| Exercise objective |
Quote word for word the lines below, beginning with the first and ending with the one that has "black 1x2 brick [169,348,245,385]". Drop the pictures.

——

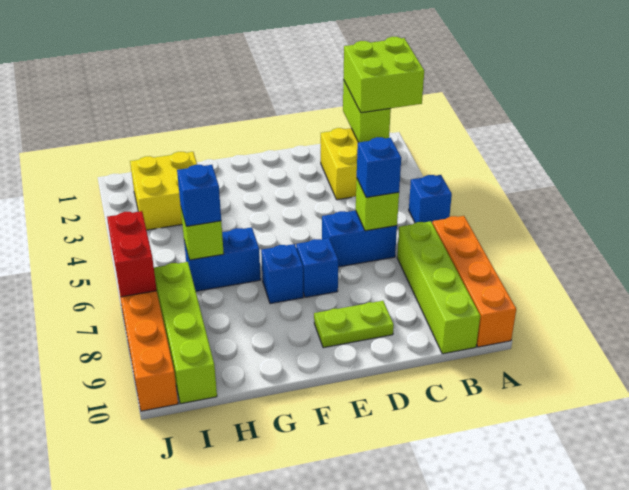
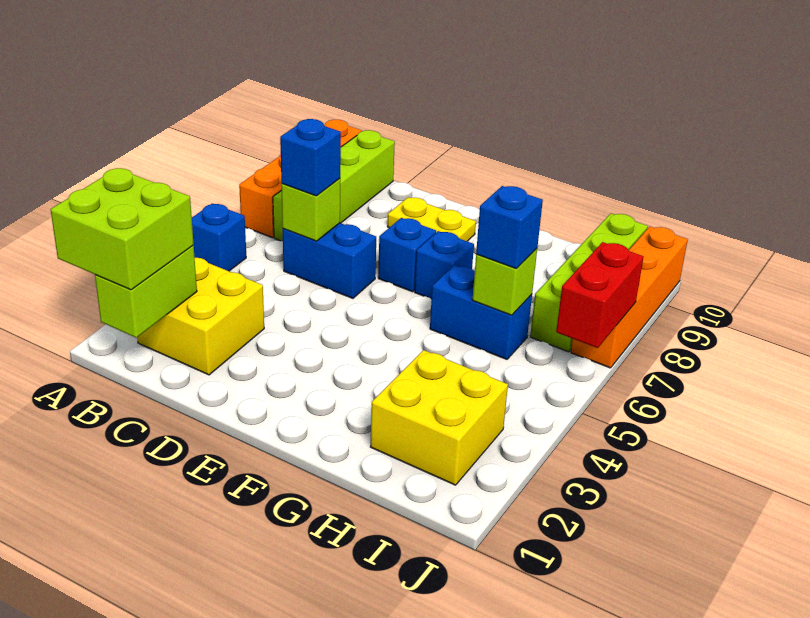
lime 1x2 plate [314,301,394,348] -> yellow 1x2 plate [388,197,476,241]

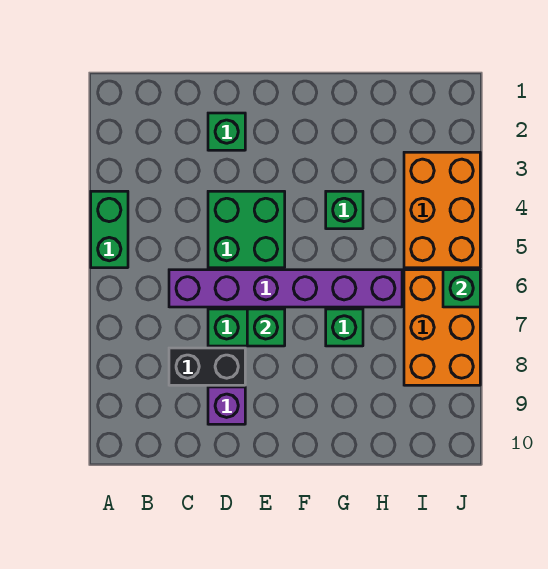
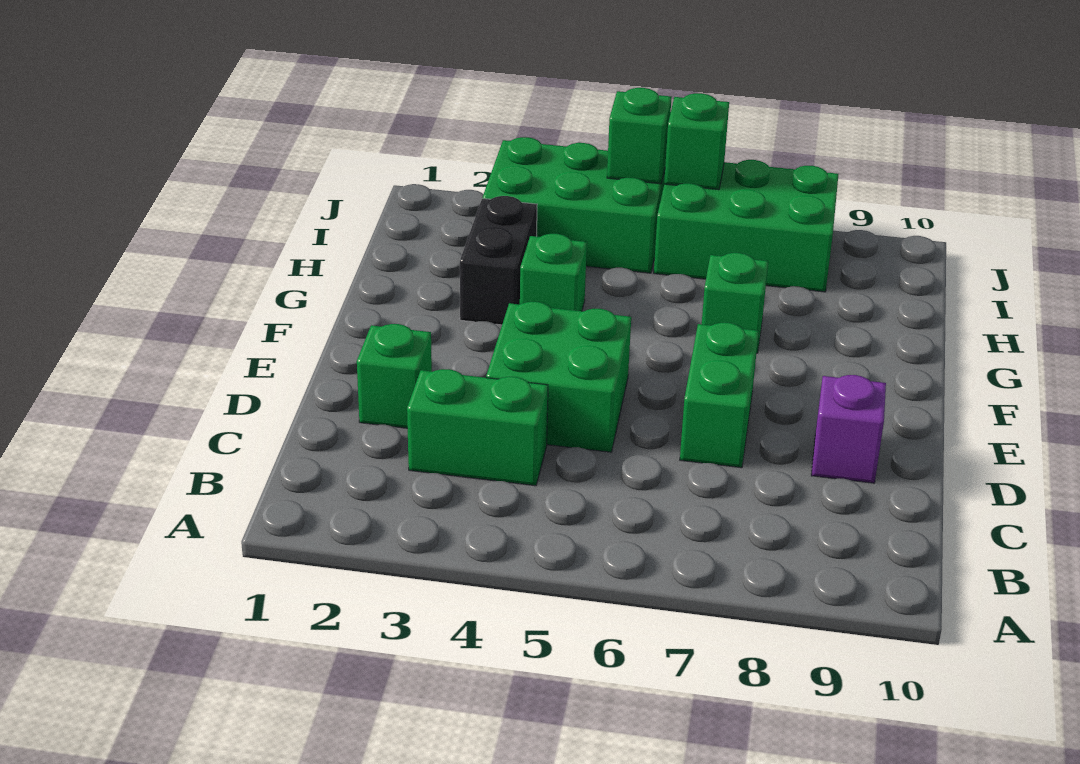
green 1x2 brick [91,191,128,268] -> green 1x2 brick moved to [407,369,548,486]
purple 1x6 brick [169,270,402,307] -> none
black 1x2 brick [169,348,245,385] -> black 1x2 brick moved to [460,196,537,325]
green 1x1 brick [247,309,285,346] -> green 1x1 brick moved to [607,88,672,184]
orange 2x3 brick [404,152,480,268] -> green 2x3 brick [483,137,665,273]
orange 2x3 brick [404,270,480,385] -> green 2x3 brick [654,160,838,292]

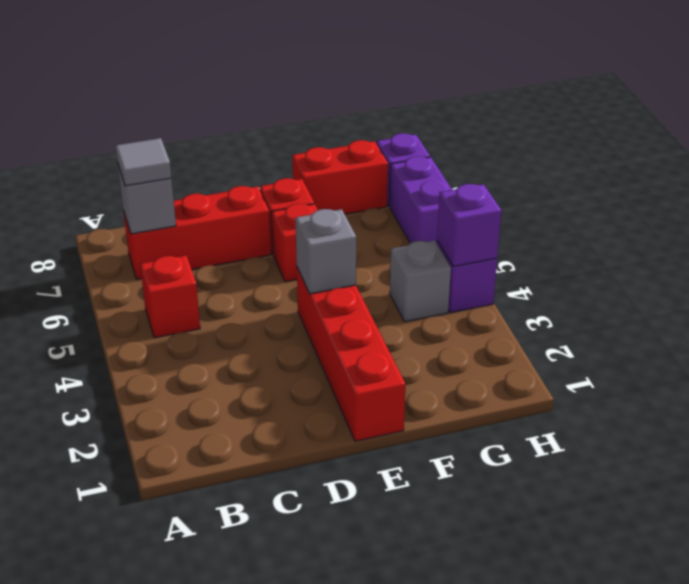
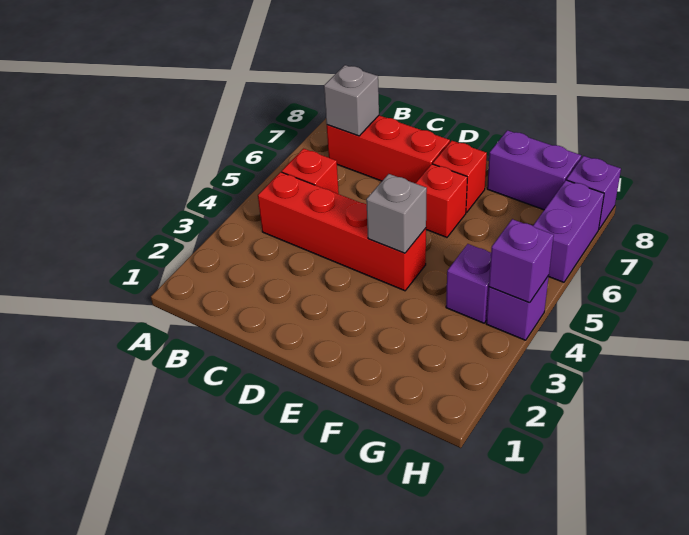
grey 1x1 tile [115,138,172,186] -> none
red 1x4 brick [297,268,406,441] -> red 1x4 brick turned to [258,172,426,291]
red 1x2 brick [292,140,388,214] -> purple 1x2 brick [487,130,581,210]
grey 1x1 brick [390,241,451,322] -> purple 1x1 brick [446,244,491,323]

——

| Written response |
lime 1x2 plate [314,301,394,348] -> yellow 1x2 plate [388,197,476,241]

green 1x2 brick [91,191,128,268] -> green 1x2 brick moved to [407,369,548,486]
purple 1x6 brick [169,270,402,307] -> none
black 1x2 brick [169,348,245,385] -> black 1x2 brick moved to [460,196,537,325]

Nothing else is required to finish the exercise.